§ **Work request**: Check each line of the entries below for the word "calculator", and copy the lines that have it.

§ **Source data**:
--- --- ---

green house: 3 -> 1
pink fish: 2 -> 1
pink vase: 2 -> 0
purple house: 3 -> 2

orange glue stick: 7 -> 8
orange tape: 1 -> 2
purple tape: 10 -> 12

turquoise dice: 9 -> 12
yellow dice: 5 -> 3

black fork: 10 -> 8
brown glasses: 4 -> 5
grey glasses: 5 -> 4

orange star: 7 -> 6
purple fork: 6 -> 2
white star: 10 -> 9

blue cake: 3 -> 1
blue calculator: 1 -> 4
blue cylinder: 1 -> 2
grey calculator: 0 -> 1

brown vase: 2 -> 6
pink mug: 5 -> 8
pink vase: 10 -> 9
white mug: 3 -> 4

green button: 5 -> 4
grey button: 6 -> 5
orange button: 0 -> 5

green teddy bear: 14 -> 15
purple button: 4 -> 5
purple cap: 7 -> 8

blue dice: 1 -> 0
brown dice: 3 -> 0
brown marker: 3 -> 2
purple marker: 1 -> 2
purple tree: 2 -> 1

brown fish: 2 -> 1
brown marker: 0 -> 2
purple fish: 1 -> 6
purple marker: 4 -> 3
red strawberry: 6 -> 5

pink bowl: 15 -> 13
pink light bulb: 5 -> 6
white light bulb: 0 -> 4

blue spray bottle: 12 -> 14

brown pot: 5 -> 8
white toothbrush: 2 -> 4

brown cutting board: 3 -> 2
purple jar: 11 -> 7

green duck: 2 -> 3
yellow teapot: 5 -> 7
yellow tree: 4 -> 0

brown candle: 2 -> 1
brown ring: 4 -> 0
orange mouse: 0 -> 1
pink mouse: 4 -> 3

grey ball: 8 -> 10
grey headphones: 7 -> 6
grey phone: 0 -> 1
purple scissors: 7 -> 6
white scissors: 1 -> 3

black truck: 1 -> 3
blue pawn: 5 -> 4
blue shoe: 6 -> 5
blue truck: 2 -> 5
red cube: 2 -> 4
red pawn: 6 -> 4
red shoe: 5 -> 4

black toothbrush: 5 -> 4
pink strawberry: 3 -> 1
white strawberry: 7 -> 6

--- --- ---

§ **Solution below**:
blue calculator: 1 -> 4
grey calculator: 0 -> 1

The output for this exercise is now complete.